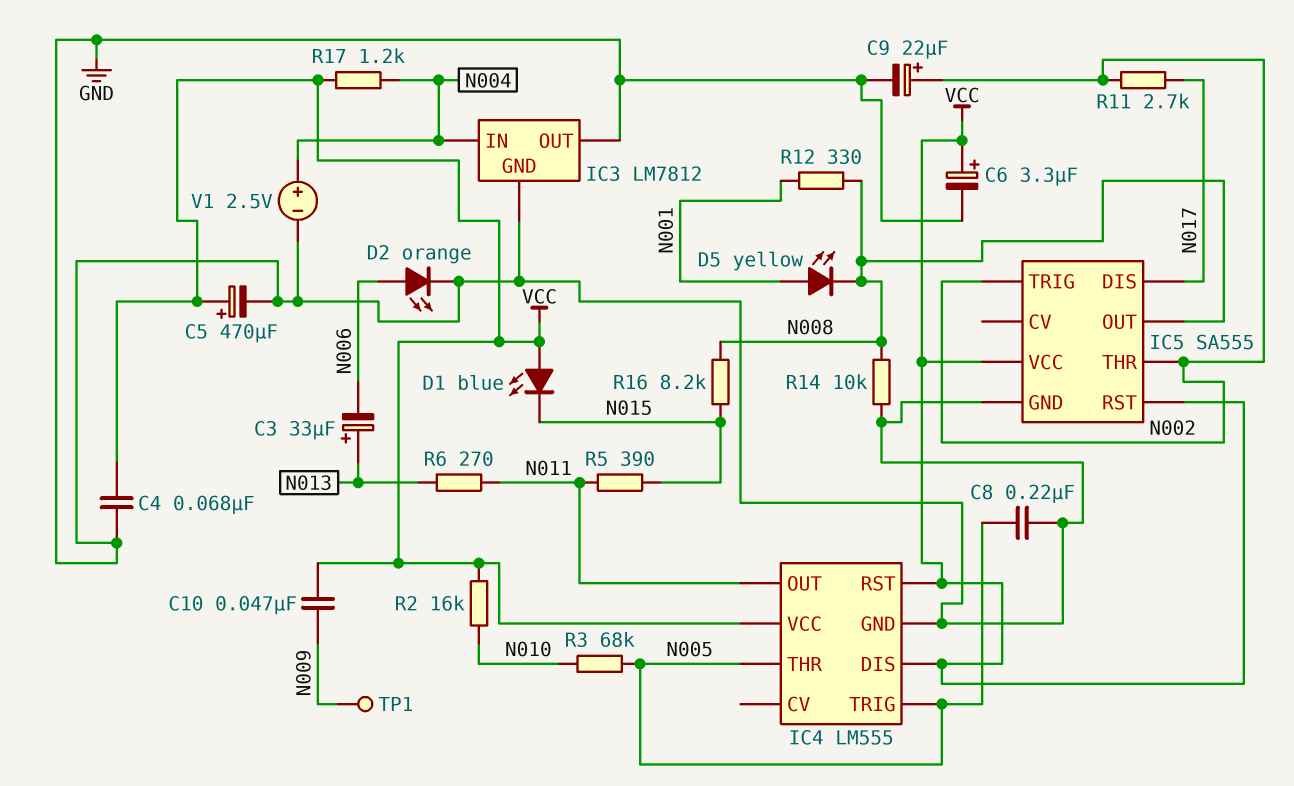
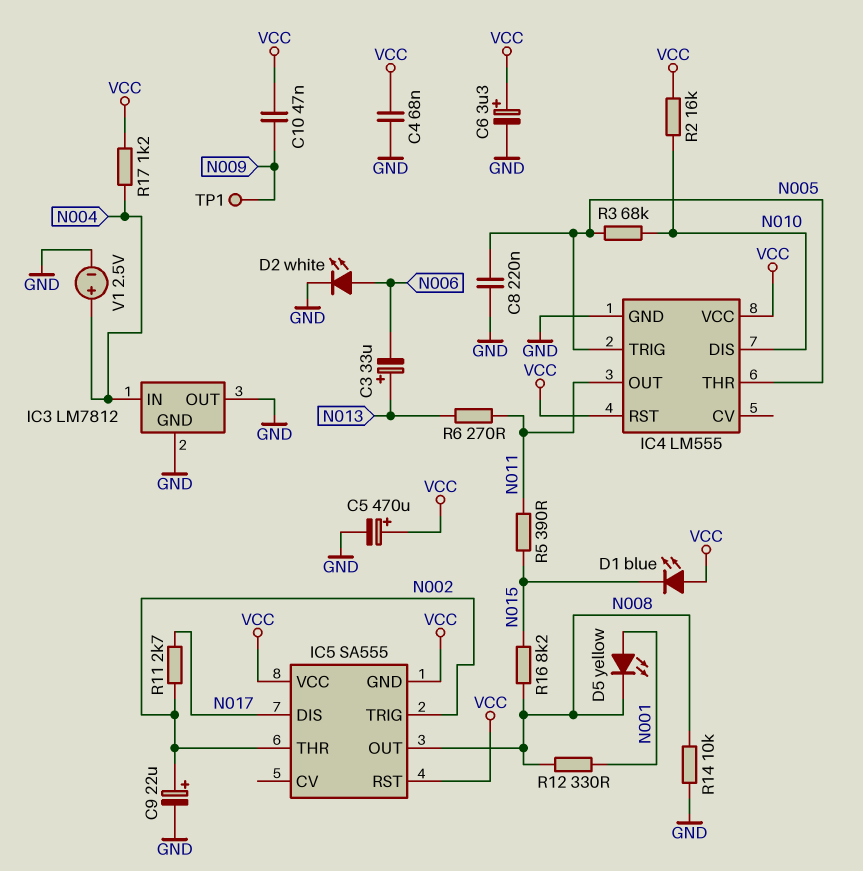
D2: LED orange (A N006, K GND) -> LED white (A N006, K GND)
IC4 pin DIS: VCC -> N010
IC5 pin GND: GND -> VCC

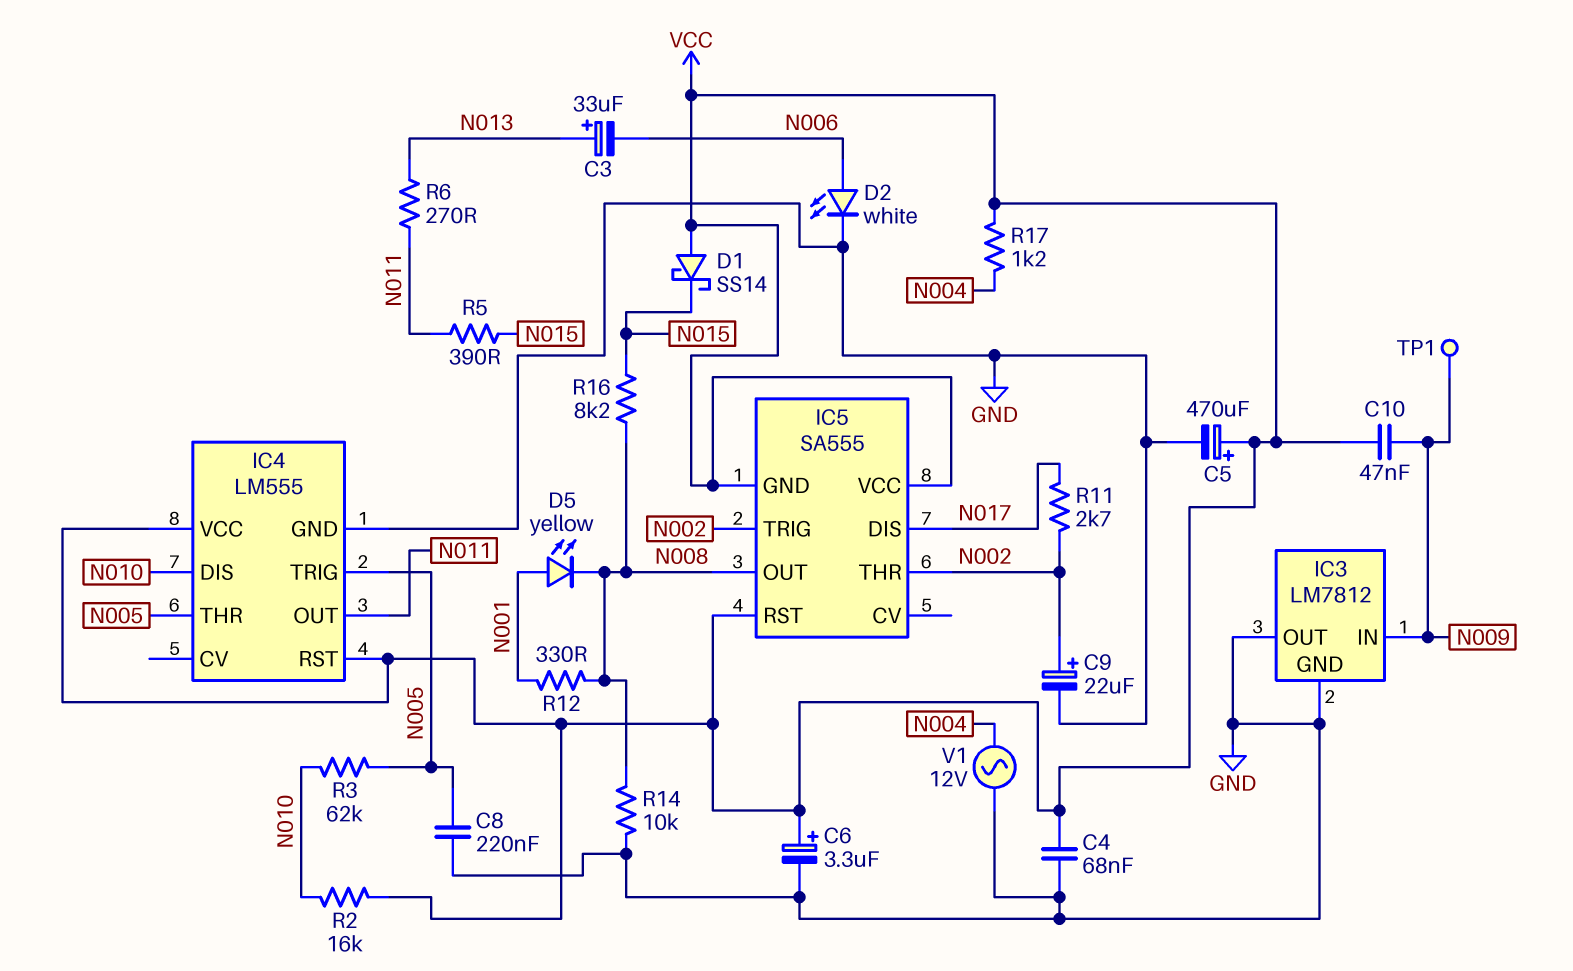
D1: LED blue (A VCC, K N015) -> schottky SS14 (A VCC, K N015)
IC3 pin IN: N004 -> N009
R3: 68k (N005, N010) -> 62k (N005, N010)
V1: 2.5V (plus N004, minus GND) -> AC 12V (GND, N004)

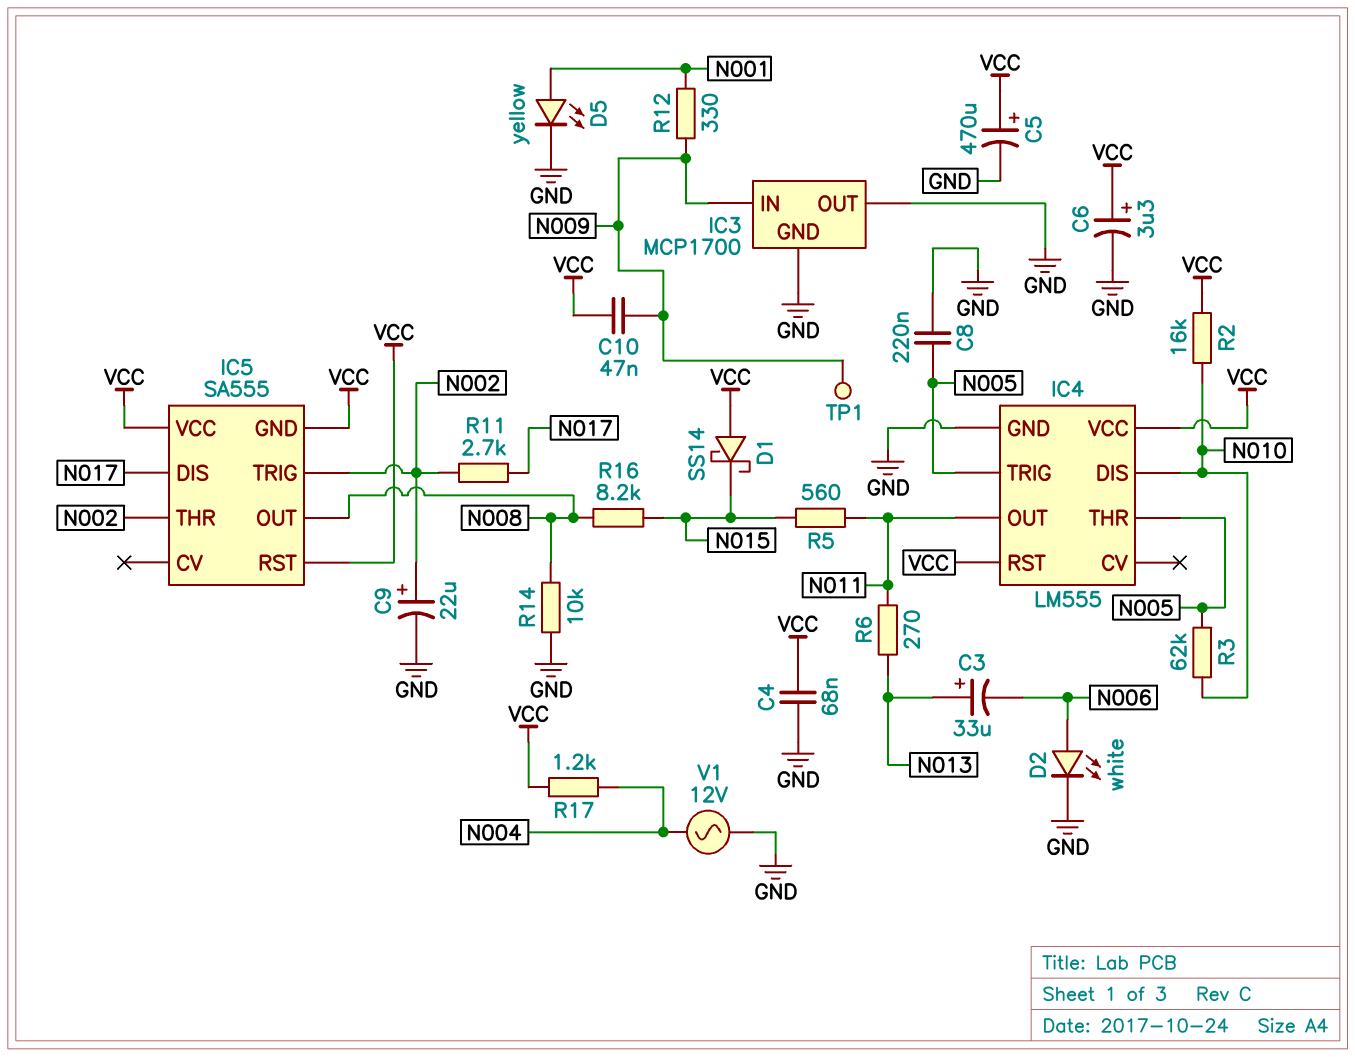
D5: LED yellow (A N001, K N008) -> LED yellow (A N001, K GND)
IC3: LM7812 -> MCP1700
R5: 390 (N011, N015) -> 560 (N011, N015)
R12: 330 (N001, N008) -> 330 (N001, N009)

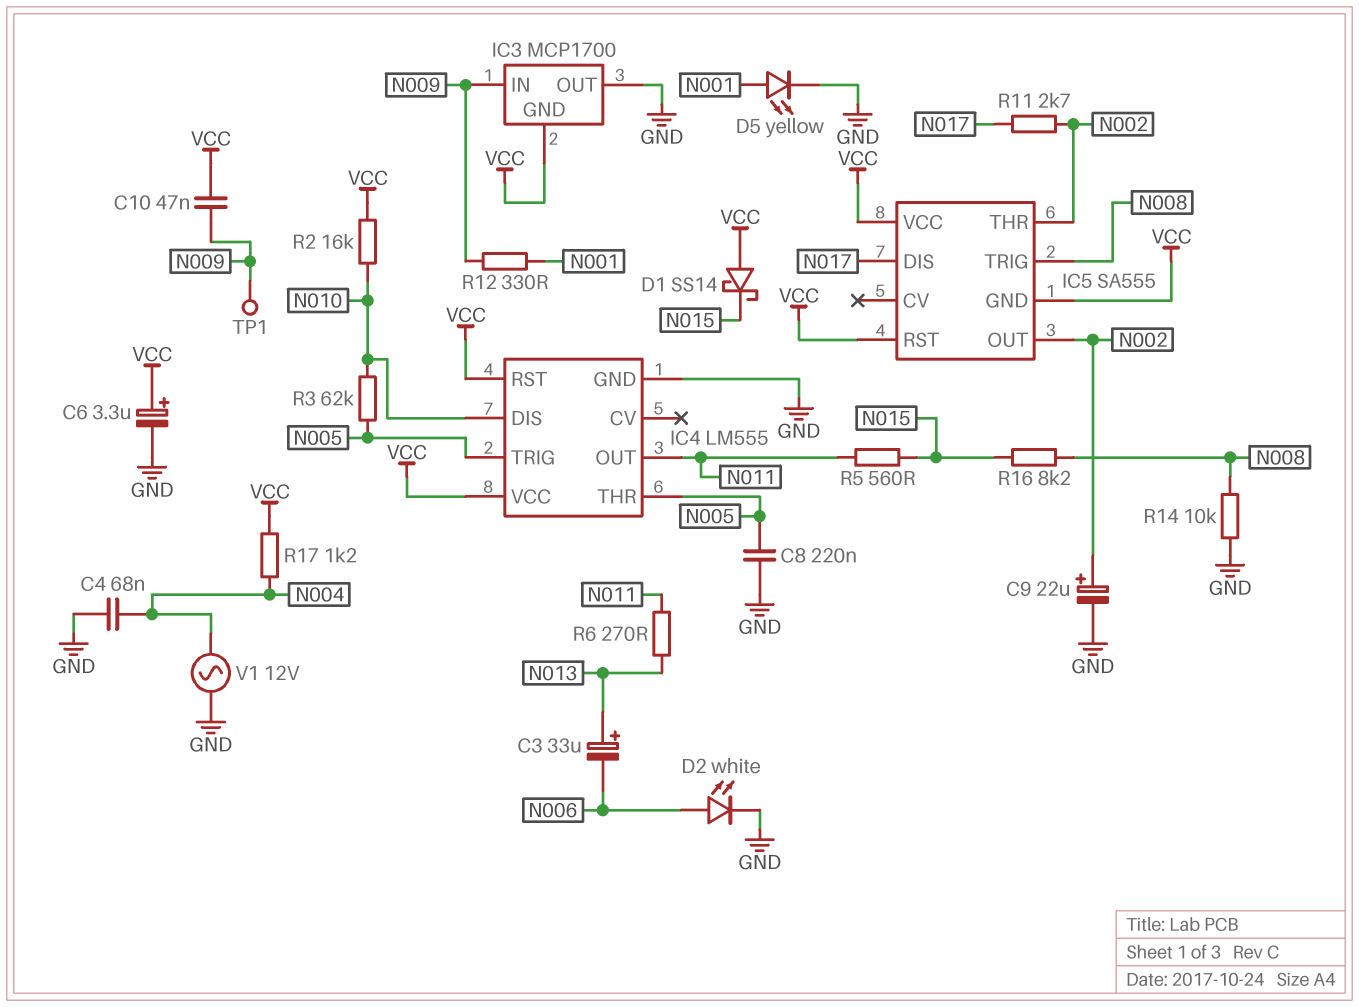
C4: 68nF (GND, VCC) -> 68nF (GND, N004)
C5: 470uF (plus VCC, minus GND) -> none
IC3 pin GND: GND -> VCC
IC5 pin OUT: N008 -> N002
IC5 pin TRIG: N002 -> N008

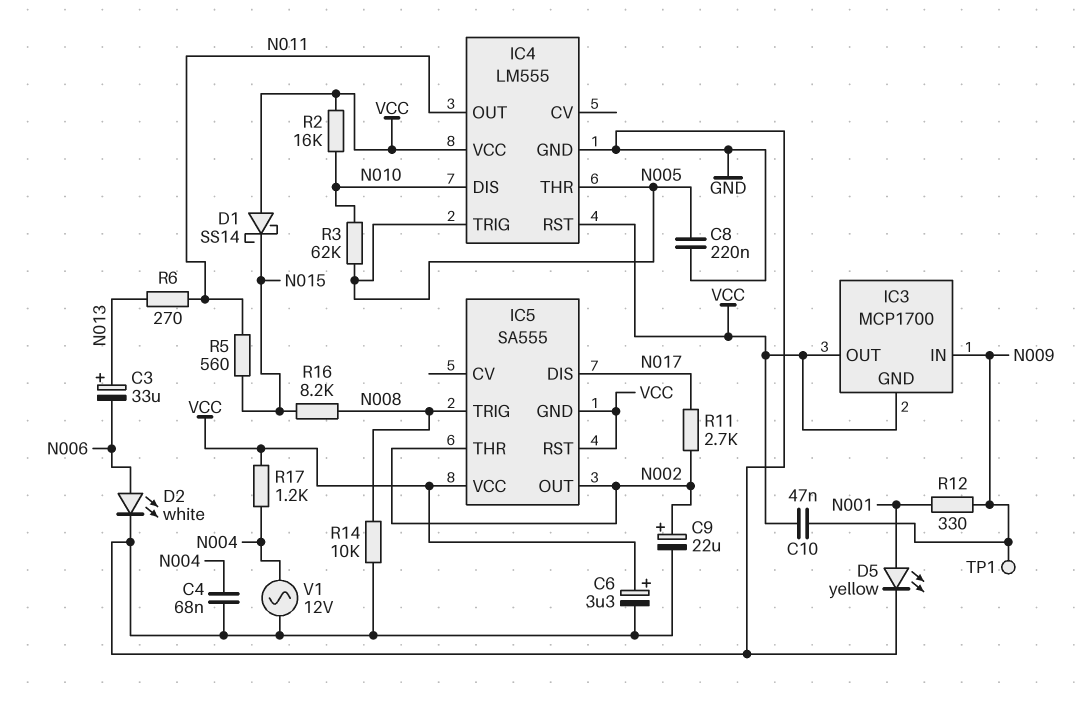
IC3 pin OUT: GND -> VCC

> _YOUR OBJECTIVE_
Copy the entries above faithfully and omit every image.

> _WORKED SOLUTION_
D2: LED orange (A N006, K GND) -> LED white (A N006, K GND)
IC4 pin DIS: VCC -> N010
IC5 pin GND: GND -> VCC

D1: LED blue (A VCC, K N015) -> schottky SS14 (A VCC, K N015)
IC3 pin IN: N004 -> N009
R3: 68k (N005, N010) -> 62k (N005, N010)
V1: 2.5V (plus N004, minus GND) -> AC 12V (GND, N004)

D5: LED yellow (A N001, K N008) -> LED yellow (A N001, K GND)
IC3: LM7812 -> MCP1700
R5: 390 (N011, N015) -> 560 (N011, N015)
R12: 330 (N001, N008) -> 330 (N001, N009)

C4: 68nF (GND, VCC) -> 68nF (GND, N004)
C5: 470uF (plus VCC, minus GND) -> none
IC3 pin GND: GND -> VCC
IC5 pin OUT: N008 -> N002
IC5 pin TRIG: N002 -> N008

IC3 pin OUT: GND -> VCC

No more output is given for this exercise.